'''

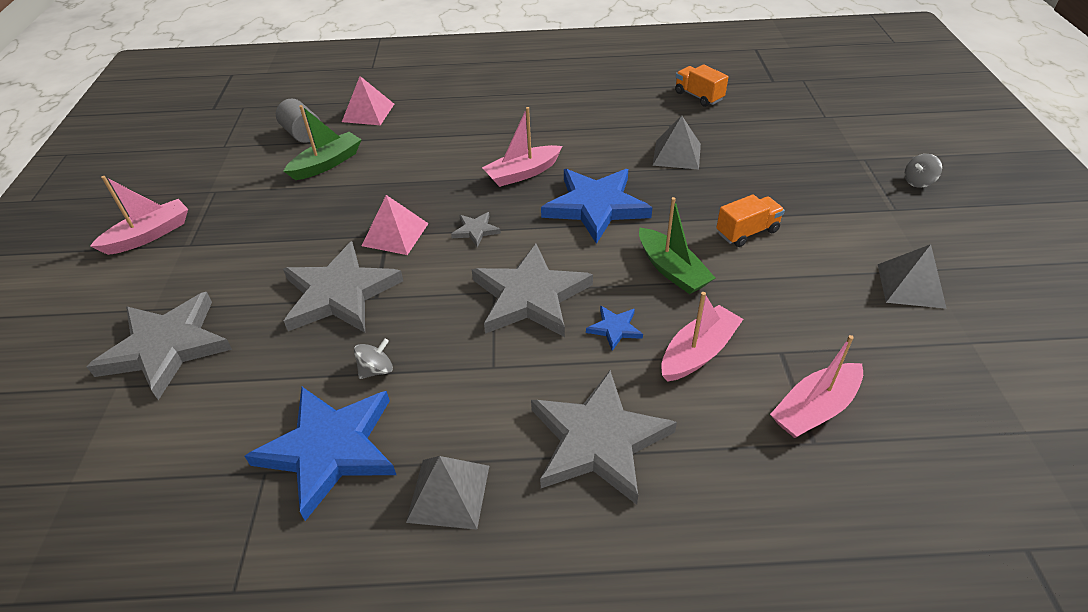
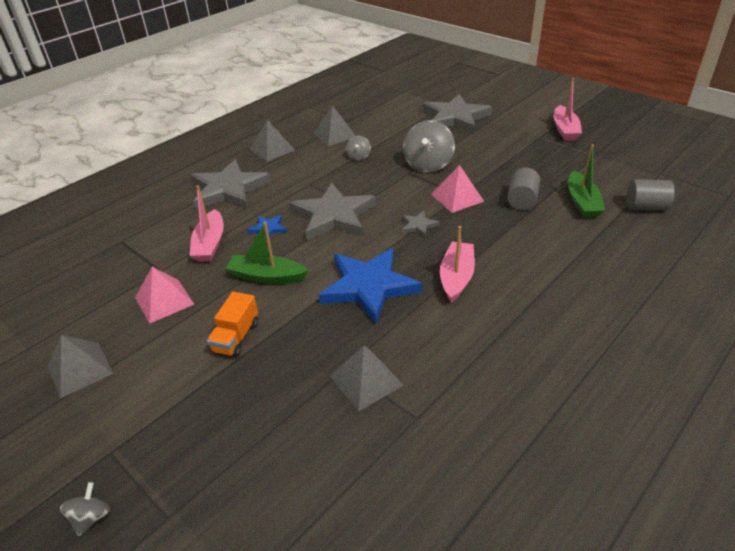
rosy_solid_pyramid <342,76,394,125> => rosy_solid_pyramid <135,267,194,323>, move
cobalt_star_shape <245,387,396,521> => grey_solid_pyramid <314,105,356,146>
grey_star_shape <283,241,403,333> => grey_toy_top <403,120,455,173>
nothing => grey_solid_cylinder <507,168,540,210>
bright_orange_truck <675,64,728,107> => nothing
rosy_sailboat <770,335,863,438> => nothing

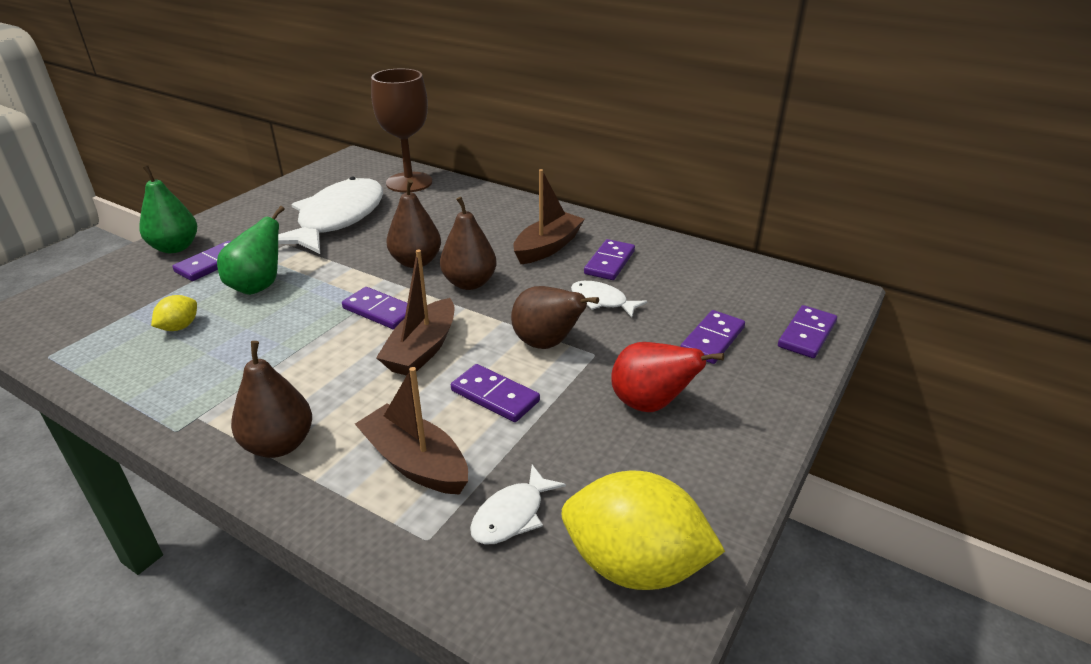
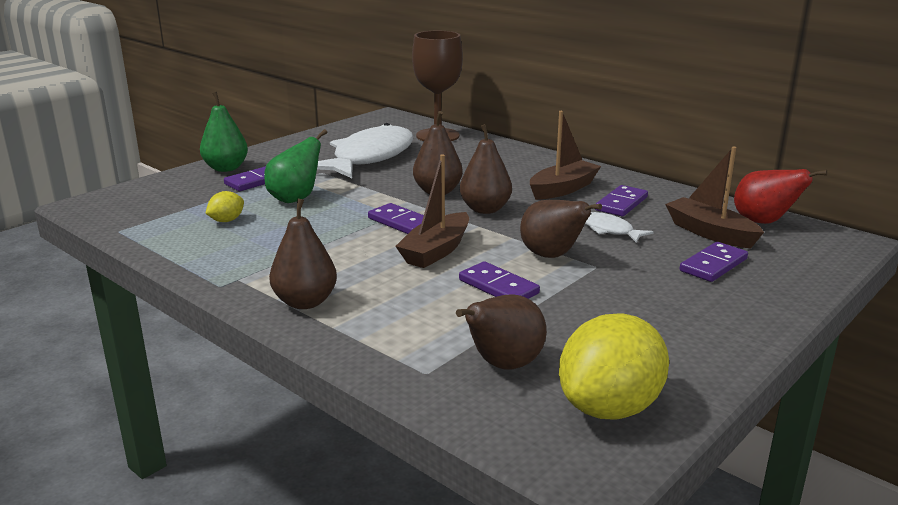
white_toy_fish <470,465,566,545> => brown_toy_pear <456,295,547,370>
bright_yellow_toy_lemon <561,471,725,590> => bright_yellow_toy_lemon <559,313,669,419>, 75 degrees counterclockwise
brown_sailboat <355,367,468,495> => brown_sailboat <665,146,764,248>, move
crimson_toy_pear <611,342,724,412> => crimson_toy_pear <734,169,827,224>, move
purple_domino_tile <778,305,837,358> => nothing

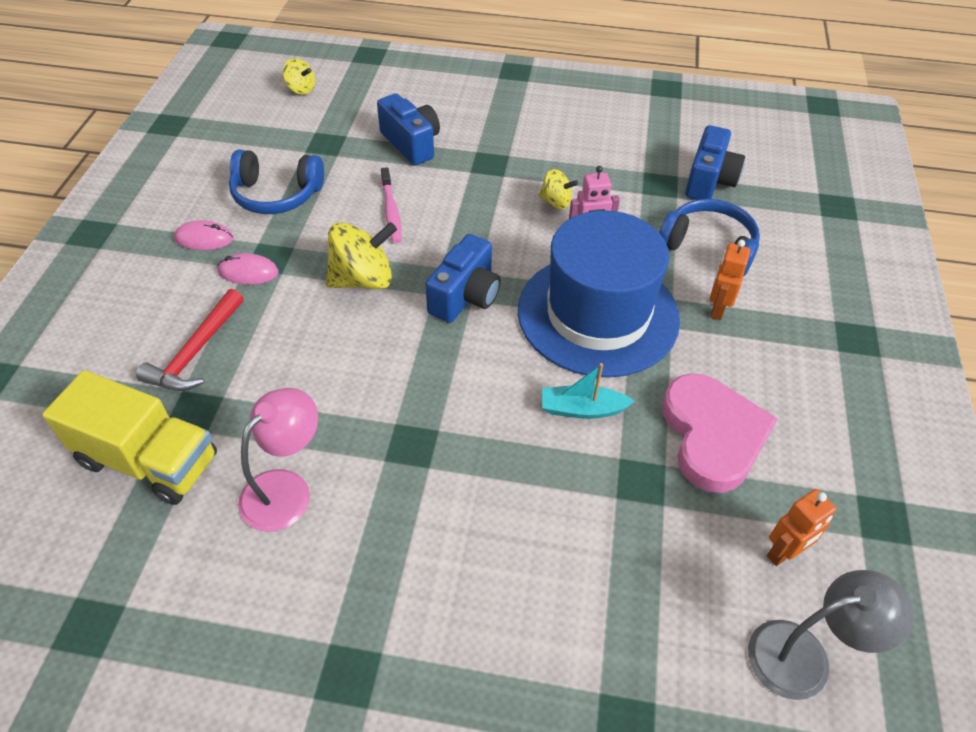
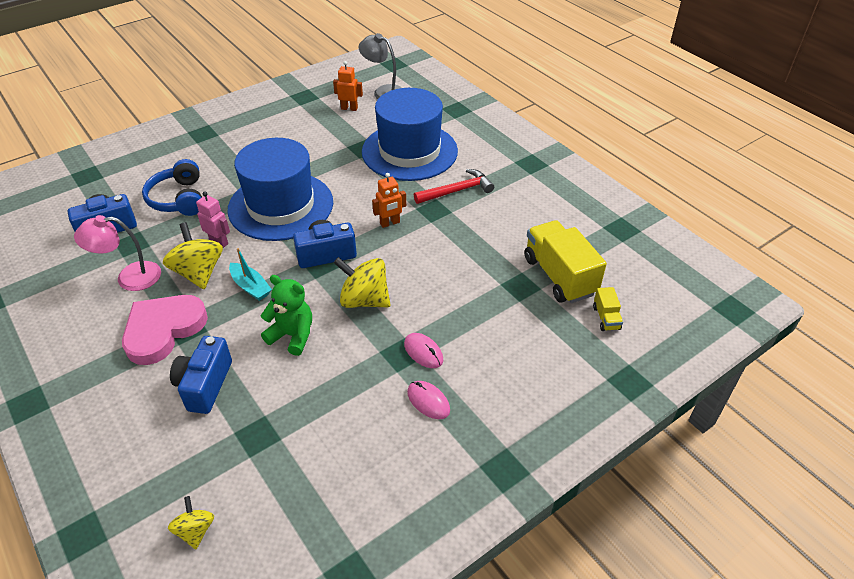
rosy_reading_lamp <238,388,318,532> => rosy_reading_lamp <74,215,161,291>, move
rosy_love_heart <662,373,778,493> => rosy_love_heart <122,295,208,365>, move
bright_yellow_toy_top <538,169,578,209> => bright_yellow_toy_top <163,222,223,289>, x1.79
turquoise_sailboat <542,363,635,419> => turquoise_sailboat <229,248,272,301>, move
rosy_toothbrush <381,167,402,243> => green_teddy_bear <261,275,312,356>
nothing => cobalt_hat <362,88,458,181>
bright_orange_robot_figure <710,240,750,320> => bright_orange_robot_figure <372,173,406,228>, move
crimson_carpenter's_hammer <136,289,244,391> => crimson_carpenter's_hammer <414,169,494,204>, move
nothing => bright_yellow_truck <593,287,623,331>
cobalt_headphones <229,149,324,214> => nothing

'''

Look over the material above and show each line where "nothing" appears.

- **RESPONSE TO THE EXERCISE**
nothing => grey_solid_cylinder <507,168,540,210>
bright_orange_truck <675,64,728,107> => nothing
rosy_sailboat <770,335,863,438> => nothing
purple_domino_tile <778,305,837,358> => nothing
nothing => cobalt_hat <362,88,458,181>
nothing => bright_yellow_truck <593,287,623,331>
cobalt_headphones <229,149,324,214> => nothing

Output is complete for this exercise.